**EXERCISE**
Return the records word for word. Pictures do not belong in the copy.

** MATERIAL FOR THE TASK follows **

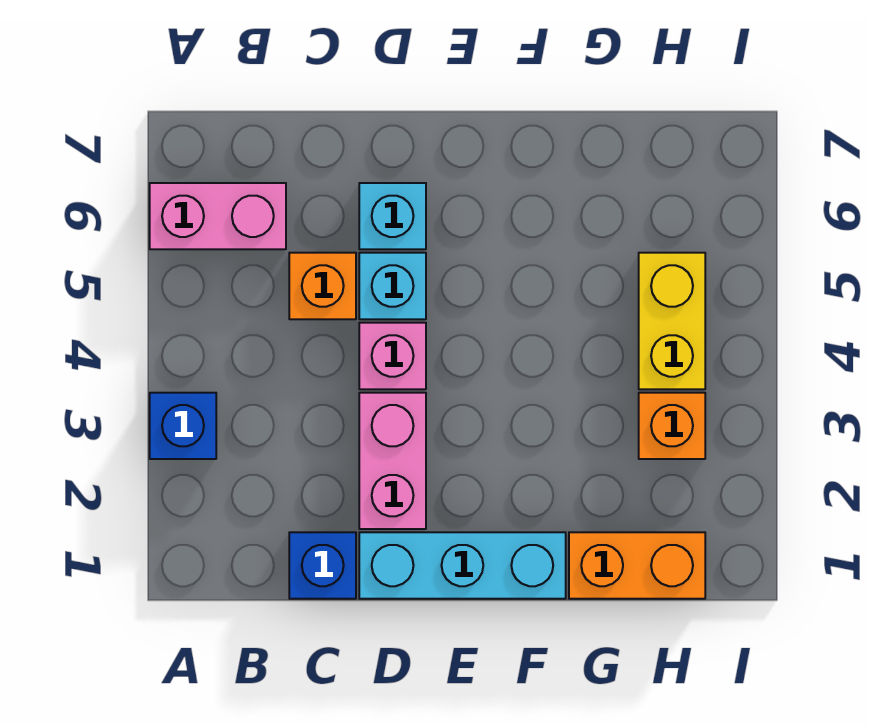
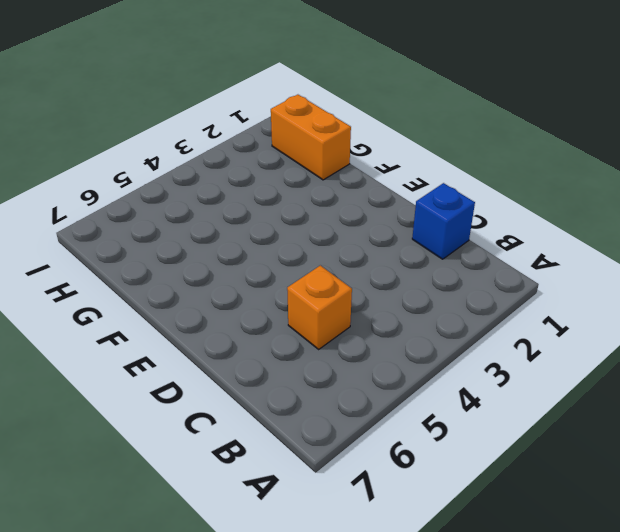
none -> blue brick A3 level 1
none -> pink brick A6:B6 level 1
none -> cyan brick D1:F1 level 1

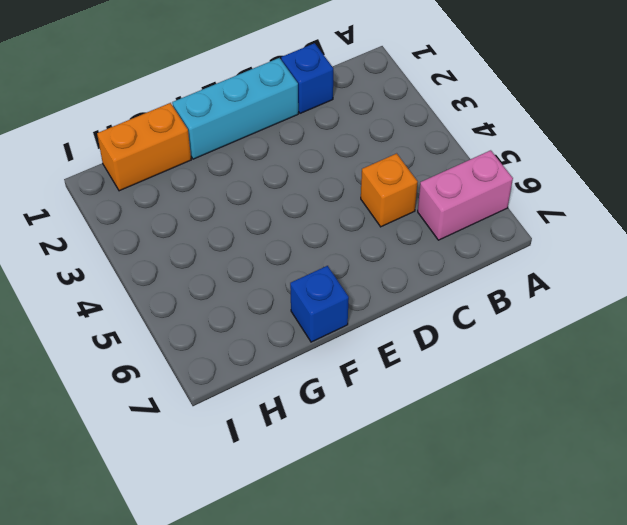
blue brick F7 level 1 -> blue brick A3 level 1
none -> pink brick D2:D3 level 1
none -> pink brick D4 level 1
none -> cyan brick D5 level 1

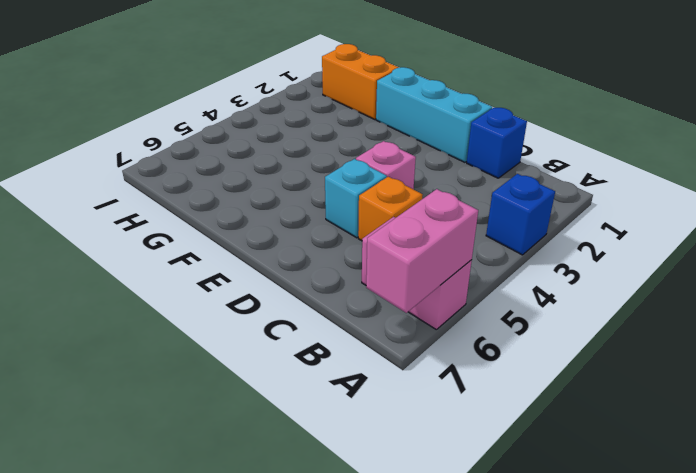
pink brick A6:A7 level 2 -> pink brick D2:D3 level 1
none -> cyan brick D6 level 1
none -> orange brick H3 level 1
none -> yellow brick H4:H5 level 1

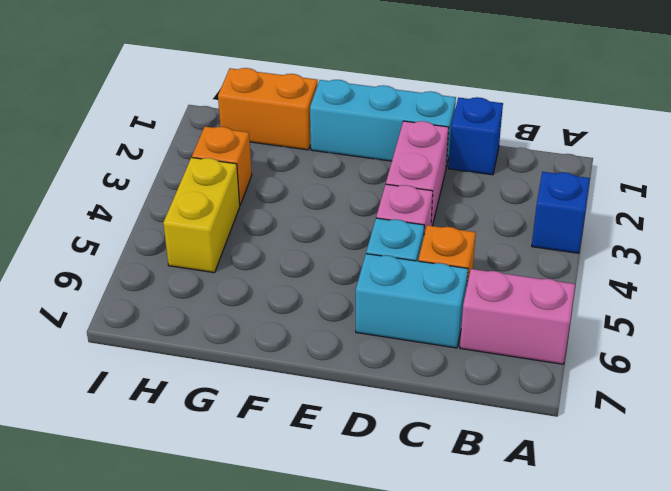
cyan brick C6:D6 level 1 -> cyan brick D6 level 1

** End of MATERIAL FOR THE TASK **

**SOLUTION FOR THIS PROBLEM**
none -> blue brick A3 level 1
none -> pink brick A6:B6 level 1
none -> cyan brick D1:F1 level 1

blue brick F7 level 1 -> blue brick A3 level 1
none -> pink brick D2:D3 level 1
none -> pink brick D4 level 1
none -> cyan brick D5 level 1

pink brick A6:A7 level 2 -> pink brick D2:D3 level 1
none -> cyan brick D6 level 1
none -> orange brick H3 level 1
none -> yellow brick H4:H5 level 1

cyan brick C6:D6 level 1 -> cyan brick D6 level 1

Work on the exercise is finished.